Entries supplied

______

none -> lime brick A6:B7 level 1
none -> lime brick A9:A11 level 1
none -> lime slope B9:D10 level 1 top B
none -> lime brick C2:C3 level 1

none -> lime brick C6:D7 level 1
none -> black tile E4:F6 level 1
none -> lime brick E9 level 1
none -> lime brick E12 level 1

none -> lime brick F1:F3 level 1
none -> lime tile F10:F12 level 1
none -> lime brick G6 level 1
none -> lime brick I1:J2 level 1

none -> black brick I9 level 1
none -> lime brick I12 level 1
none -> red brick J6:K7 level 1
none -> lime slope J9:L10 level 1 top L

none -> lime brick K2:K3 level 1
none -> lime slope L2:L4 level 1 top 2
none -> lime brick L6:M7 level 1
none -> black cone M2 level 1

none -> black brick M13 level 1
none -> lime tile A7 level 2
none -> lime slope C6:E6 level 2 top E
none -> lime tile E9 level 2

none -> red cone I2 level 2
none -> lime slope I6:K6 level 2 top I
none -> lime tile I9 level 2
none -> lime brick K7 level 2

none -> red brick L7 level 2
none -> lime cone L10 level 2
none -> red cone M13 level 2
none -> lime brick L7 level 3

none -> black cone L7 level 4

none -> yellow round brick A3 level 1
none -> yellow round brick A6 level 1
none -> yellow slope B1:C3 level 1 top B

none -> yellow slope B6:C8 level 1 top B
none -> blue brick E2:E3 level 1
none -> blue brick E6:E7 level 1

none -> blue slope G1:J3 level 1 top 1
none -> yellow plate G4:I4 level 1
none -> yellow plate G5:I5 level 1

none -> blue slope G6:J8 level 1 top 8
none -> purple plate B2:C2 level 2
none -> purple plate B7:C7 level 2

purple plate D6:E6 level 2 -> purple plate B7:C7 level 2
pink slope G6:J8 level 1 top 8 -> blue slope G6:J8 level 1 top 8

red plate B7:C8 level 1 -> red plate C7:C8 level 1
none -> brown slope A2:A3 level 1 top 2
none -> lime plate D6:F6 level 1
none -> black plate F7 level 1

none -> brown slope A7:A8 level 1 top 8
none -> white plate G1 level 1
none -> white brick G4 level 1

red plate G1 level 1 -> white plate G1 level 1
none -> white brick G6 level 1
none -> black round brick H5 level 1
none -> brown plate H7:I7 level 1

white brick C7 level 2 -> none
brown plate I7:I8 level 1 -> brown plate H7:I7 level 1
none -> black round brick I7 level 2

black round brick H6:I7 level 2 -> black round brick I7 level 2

______

Problem to work on
Set down precisely the lines above between the line holding "none -> lime brick L6:M7 level 1" and the line holding "none -> lime tile I9 level 2", inclusive, and nothing beyond them.

Written reply
none -> lime brick L6:M7 level 1
none -> black cone M2 level 1

none -> black brick M13 level 1
none -> lime tile A7 level 2
none -> lime slope C6:E6 level 2 top E
none -> lime tile E9 level 2

none -> red cone I2 level 2
none -> lime slope I6:K6 level 2 top I
none -> lime tile I9 level 2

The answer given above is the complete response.